■ WHAT IS REQUIRED: Could you restate word for word the lines running from the one with "purple brush: 1 -> 4" to the end of the data, both ends included, but without pictures?
===== DATA SUPPLIED
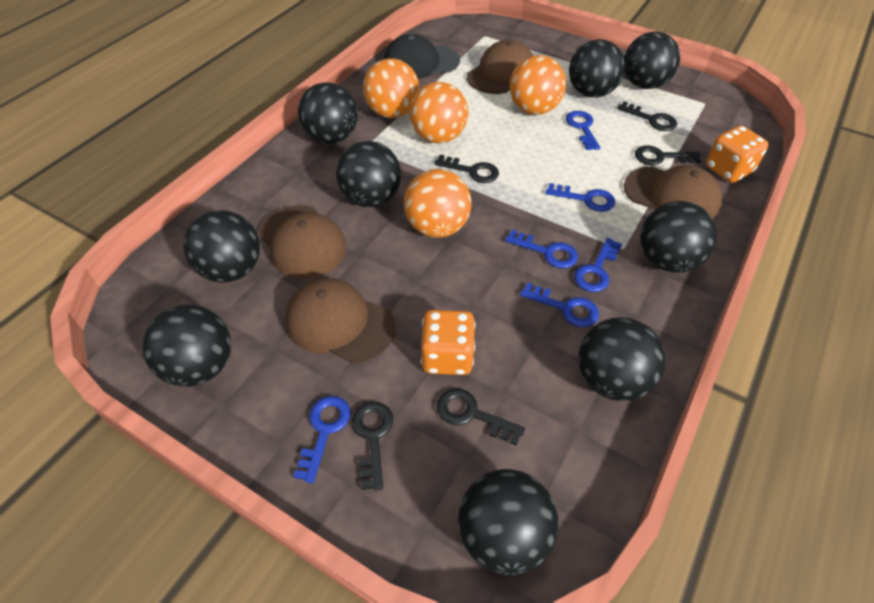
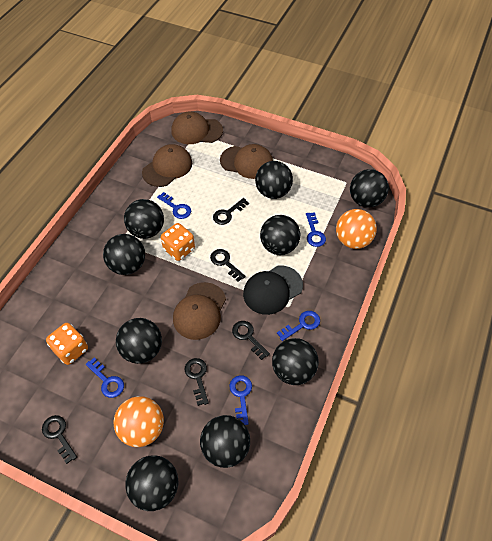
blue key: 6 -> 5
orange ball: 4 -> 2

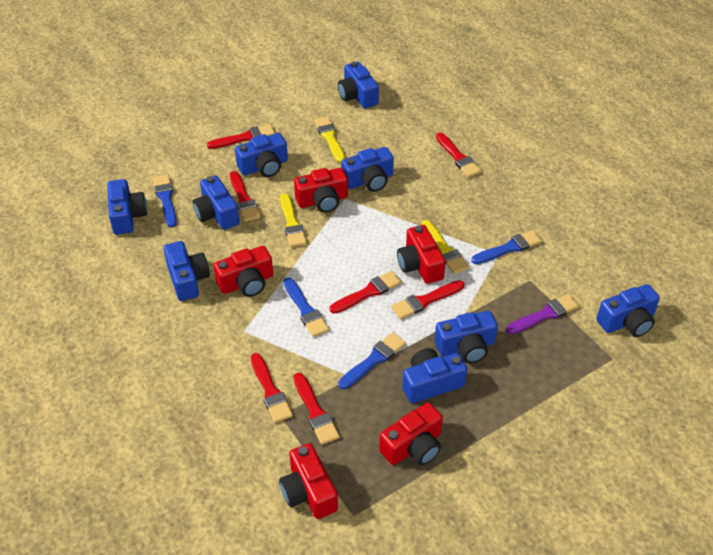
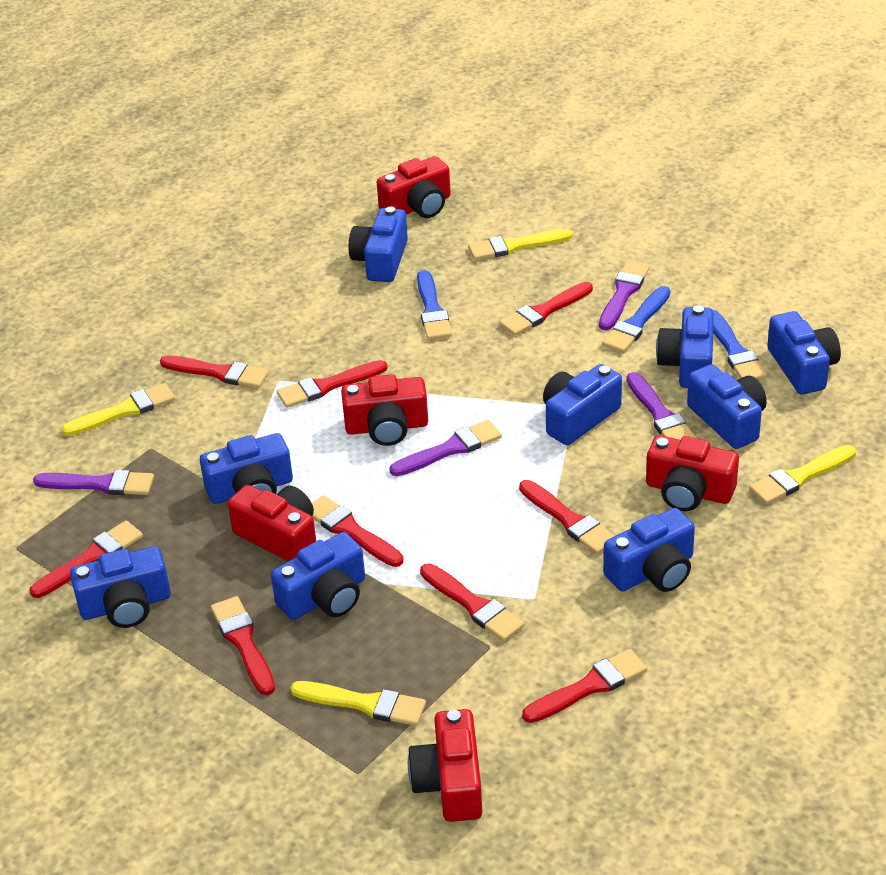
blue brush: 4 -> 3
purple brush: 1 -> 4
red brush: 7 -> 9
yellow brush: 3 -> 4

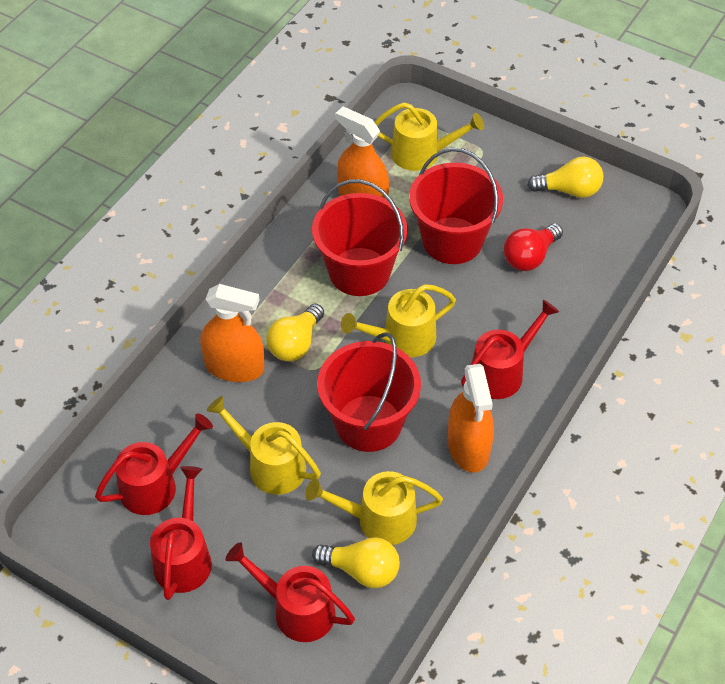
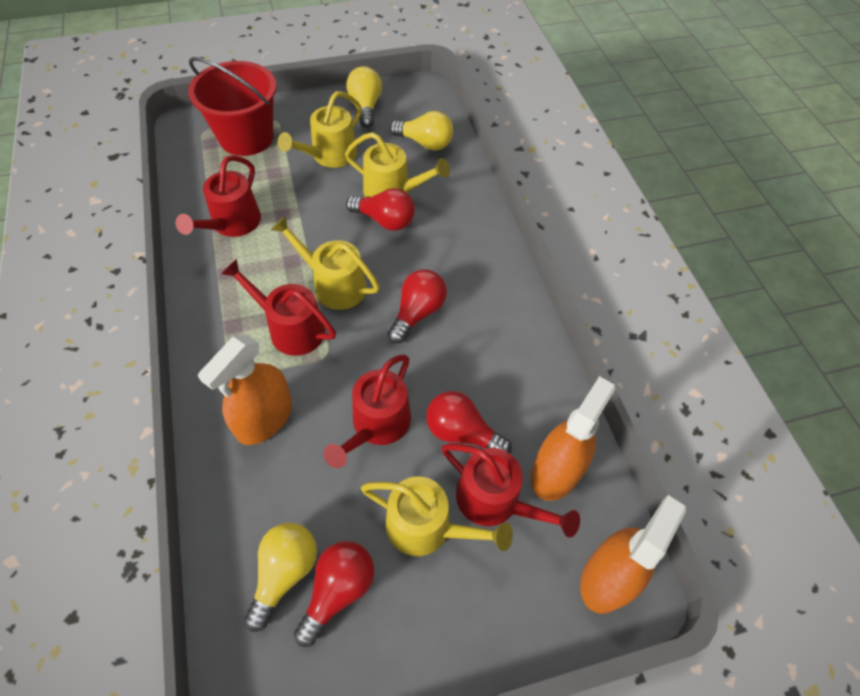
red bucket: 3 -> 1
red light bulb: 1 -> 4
==========
■ SOLUTION FOR THIS PROBLEM:
purple brush: 1 -> 4
red brush: 7 -> 9
yellow brush: 3 -> 4

red bucket: 3 -> 1
red light bulb: 1 -> 4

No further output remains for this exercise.